▶ _ACTION ITEM_
Every line from the first one in the data below through the line holding "cup/ebony | 243,763" is to be written out exactly, with the pictures omitted.

▶ _RAW DATA_
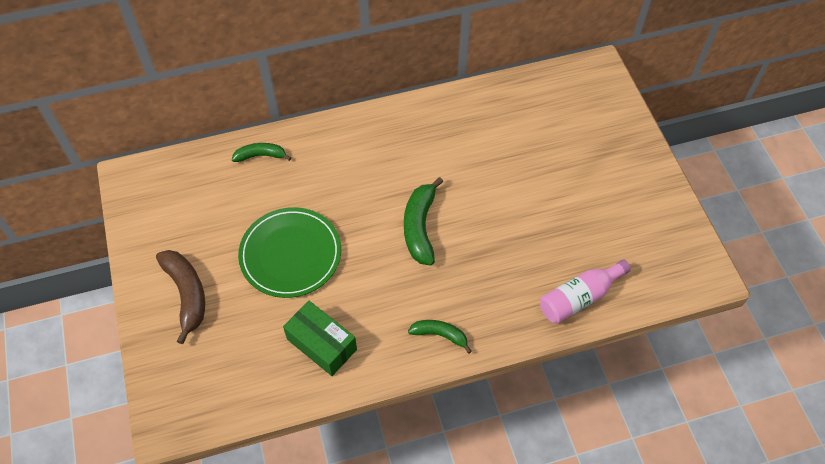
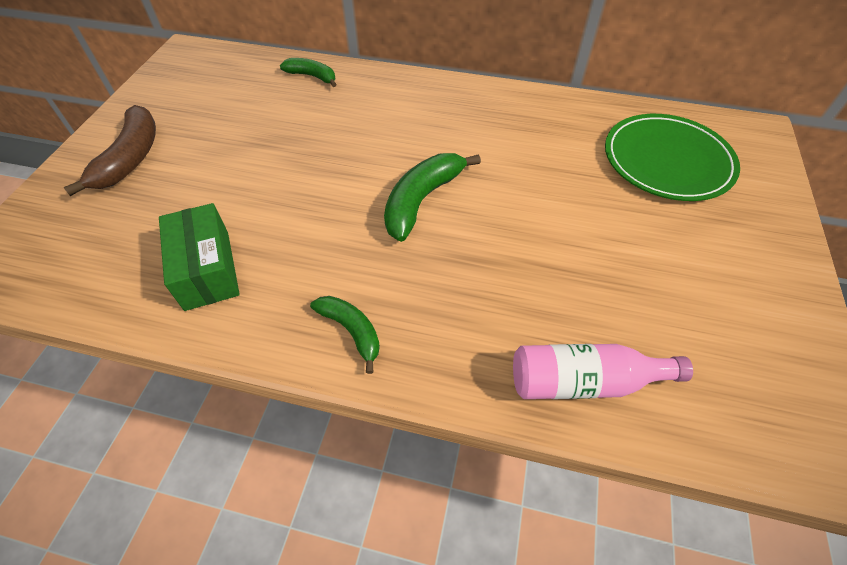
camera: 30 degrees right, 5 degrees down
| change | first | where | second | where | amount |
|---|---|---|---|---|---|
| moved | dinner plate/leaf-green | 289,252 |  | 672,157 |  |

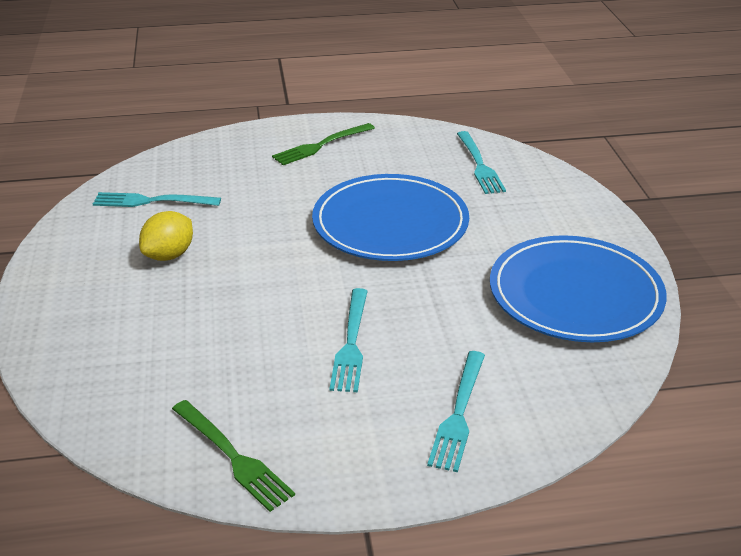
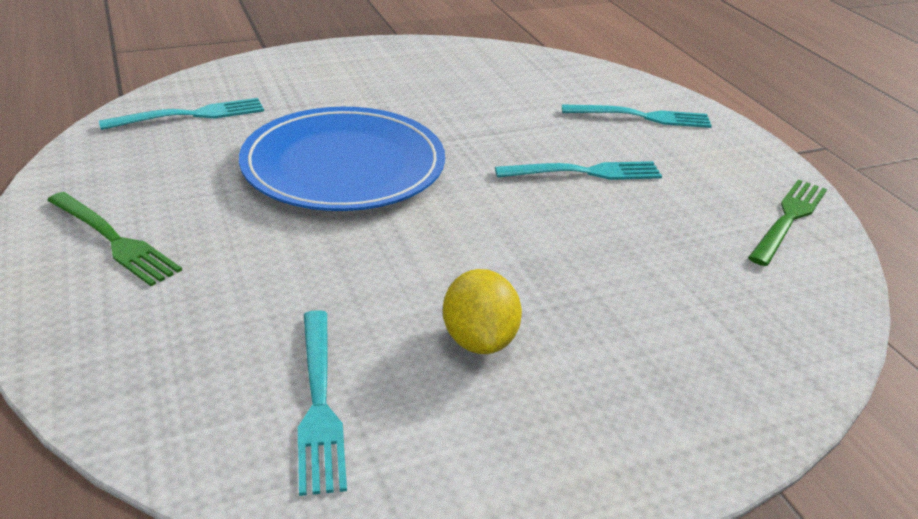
camera: 105 degrees left, 0 degrees up
| change | first | where | second | where | amount |
|---|---|---|---|---|---|
| turned | lemon/yellow | 166,236 |  | 482,311 | 60 degrees clockwise |
| removed | dinner plate/cobalt | 578,288 |  |  |  |

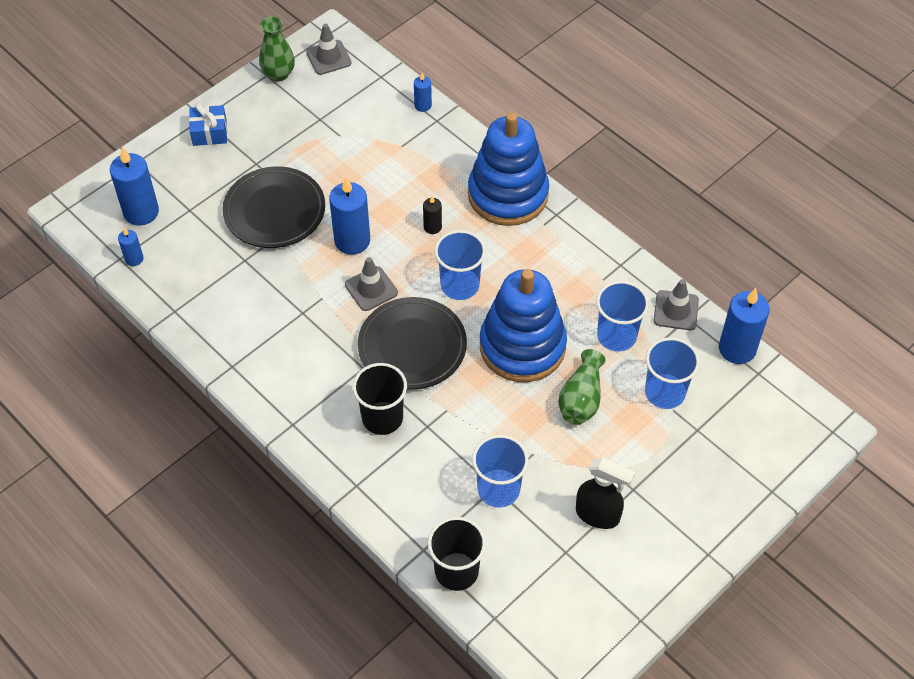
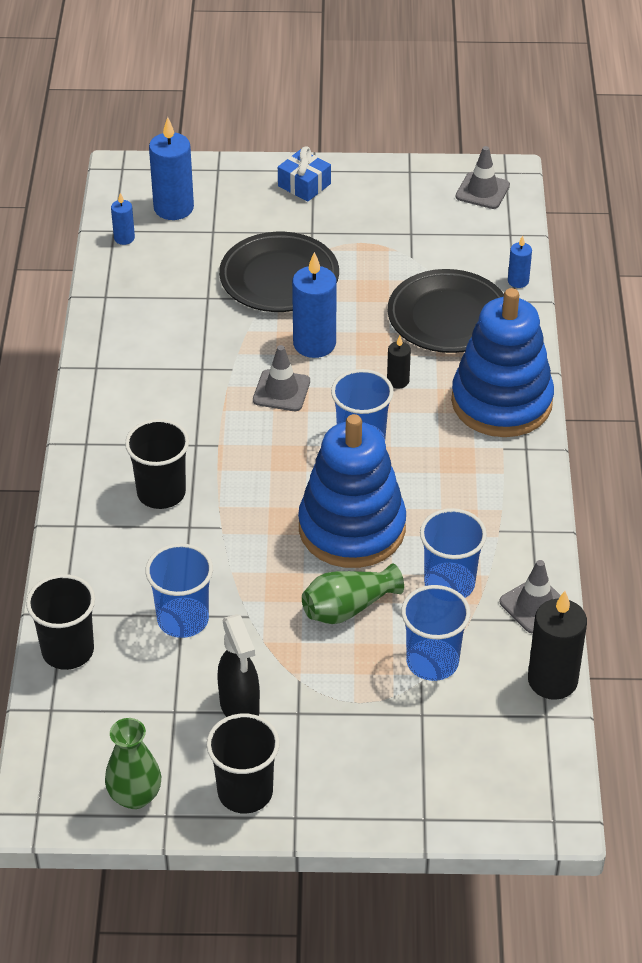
camera: 45 degrees right, 10 degrees down
| change | first | where | second | where | amount |
|---|---|---|---|---|---|
| moved | flower vase/leaf-green | 277,49 |  | 133,763 |  |
| moved | dinner plate/ebony | 412,343 |  | 446,311 |  |
| recoloured | wax candle/cobalt | 744,326 | wax candle/ebony | 557,645 |  |
| added |  |  | cup/ebony | 243,763 |  |

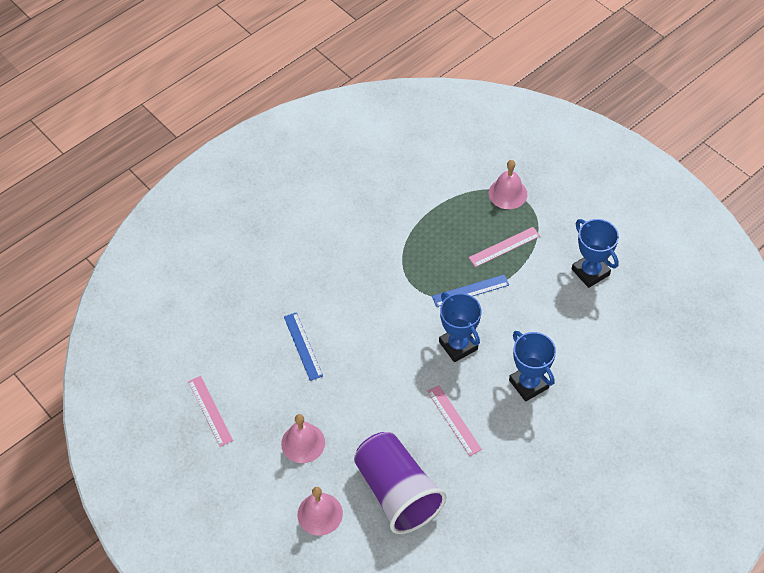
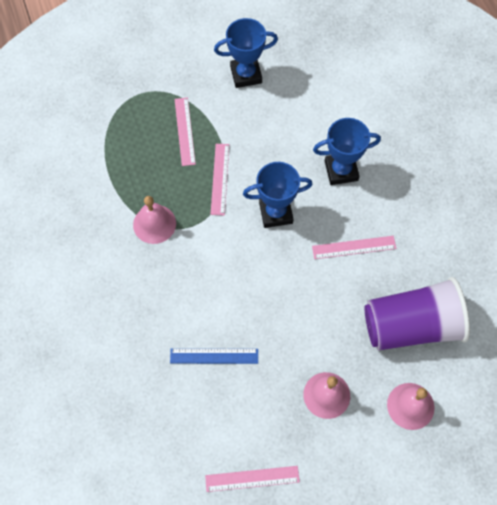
camera: 70 degrees left, 10 degrees up
| change | first | where | second | where | amount |
|---|---|---|---|---|---|
| recoloured | straightedge/cobalt | 470,291 | straightedge/rose-pink | 219,179 |  |
| moved | school bell/rose-pink | 508,184 |  | 154,220 |  |

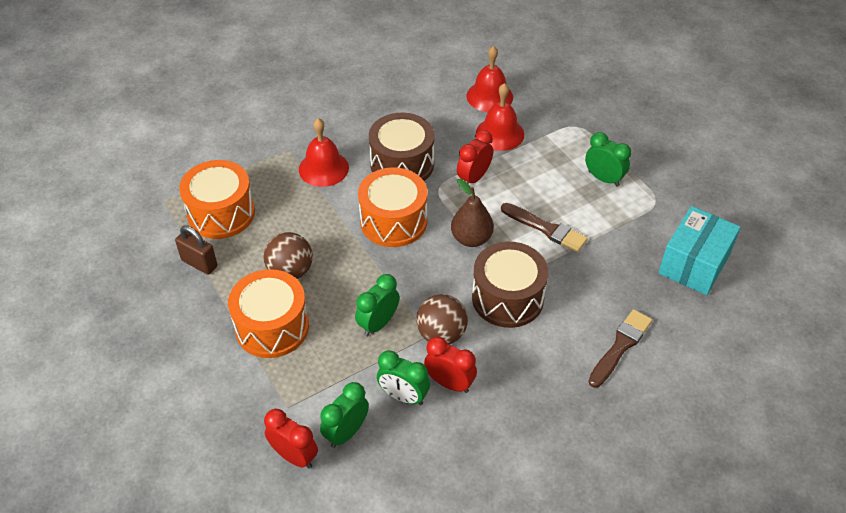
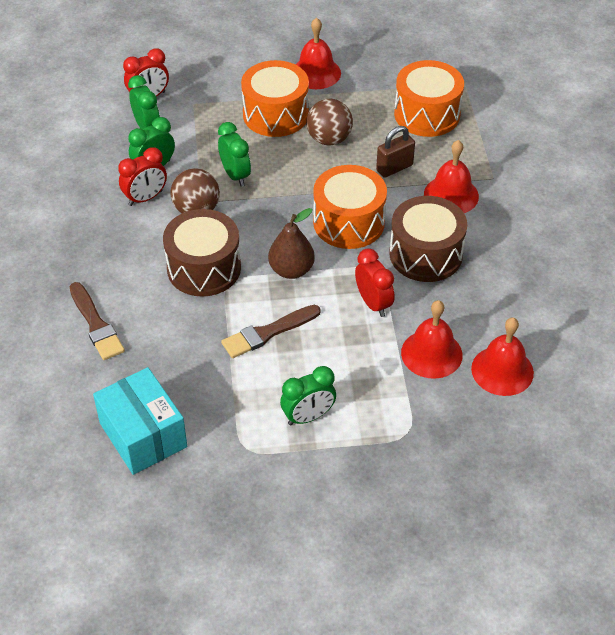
camera: 115 degrees right, 0 degrees up
| change | first | where | second | where | amount |
|---|---|---|---|---|---|
| moved | lock/russet | 196,250 |  | 395,152 |  |
| added |  |  | school bell/red | 318,53 |  |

▶ _SOLUTION TO THIS PROBLEM_
camera: 30 degrees right, 5 degrees down
| change | first | where | second | where | amount |
|---|---|---|---|---|---|
| moved | dinner plate/leaf-green | 289,252 |  | 672,157 |  |

camera: 105 degrees left, 0 degrees up
| change | first | where | second | where | amount |
|---|---|---|---|---|---|
| turned | lemon/yellow | 166,236 |  | 482,311 | 60 degrees clockwise |
| removed | dinner plate/cobalt | 578,288 |  |  |  |

camera: 45 degrees right, 10 degrees down
| change | first | where | second | where | amount |
|---|---|---|---|---|---|
| moved | flower vase/leaf-green | 277,49 |  | 133,763 |  |
| moved | dinner plate/ebony | 412,343 |  | 446,311 |  |
| recoloured | wax candle/cobalt | 744,326 | wax candle/ebony | 557,645 |  |
| added |  |  | cup/ebony | 243,763 |  |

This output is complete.